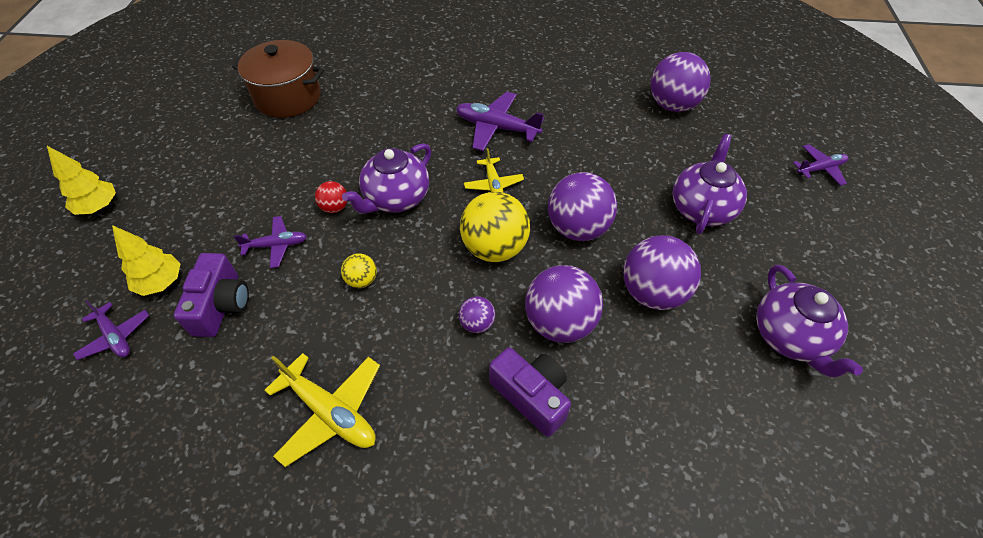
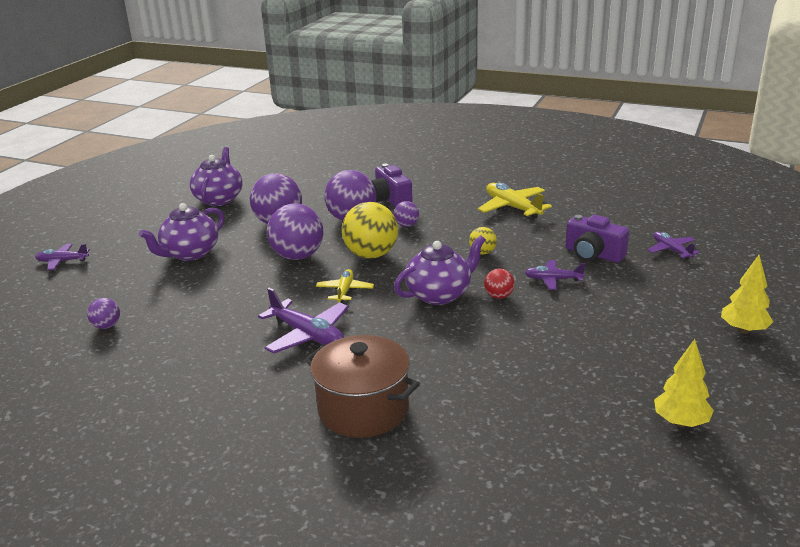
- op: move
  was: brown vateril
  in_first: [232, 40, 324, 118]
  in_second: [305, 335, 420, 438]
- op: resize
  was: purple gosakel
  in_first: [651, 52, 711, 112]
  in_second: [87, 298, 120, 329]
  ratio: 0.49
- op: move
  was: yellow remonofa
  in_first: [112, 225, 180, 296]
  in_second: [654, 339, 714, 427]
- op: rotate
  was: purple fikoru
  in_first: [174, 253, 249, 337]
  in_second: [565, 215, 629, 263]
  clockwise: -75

--- Required work ---
Reproduce only the lines running from the one with "- op: resize" through the final line of the listing above, both ends included.

--- Reply to the task ---
- op: resize
  was: purple gosakel
  in_first: [651, 52, 711, 112]
  in_second: [87, 298, 120, 329]
  ratio: 0.49
- op: move
  was: yellow remonofa
  in_first: [112, 225, 180, 296]
  in_second: [654, 339, 714, 427]
- op: rotate
  was: purple fikoru
  in_first: [174, 253, 249, 337]
  in_second: [565, 215, 629, 263]
  clockwise: -75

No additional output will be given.